- **THE RECORDS**:
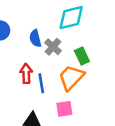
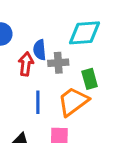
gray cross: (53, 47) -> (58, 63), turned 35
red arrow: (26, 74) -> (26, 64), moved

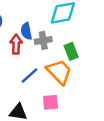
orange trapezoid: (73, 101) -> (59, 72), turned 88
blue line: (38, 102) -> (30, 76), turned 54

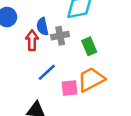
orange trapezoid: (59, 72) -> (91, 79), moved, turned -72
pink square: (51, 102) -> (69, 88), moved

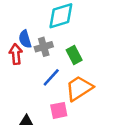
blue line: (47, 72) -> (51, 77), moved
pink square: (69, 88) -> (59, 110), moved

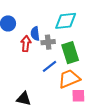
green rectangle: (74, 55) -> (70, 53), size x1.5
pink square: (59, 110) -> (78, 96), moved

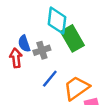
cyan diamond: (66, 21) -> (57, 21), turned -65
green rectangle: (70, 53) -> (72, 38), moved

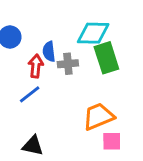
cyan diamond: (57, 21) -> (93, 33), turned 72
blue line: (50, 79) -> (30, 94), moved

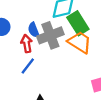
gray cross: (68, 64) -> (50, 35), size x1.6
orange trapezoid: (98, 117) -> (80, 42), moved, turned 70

---

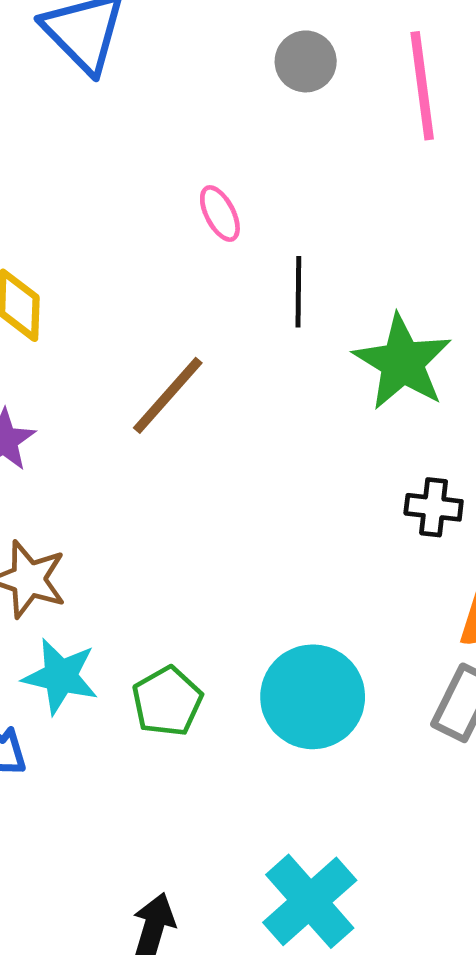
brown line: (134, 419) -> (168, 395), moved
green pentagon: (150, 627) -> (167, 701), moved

- **EXERCISE REQUIREMENTS**: What is the number of lines above that contain the string "cross"? Answer with that number only.

- **WRITTEN RESPONSE**: 2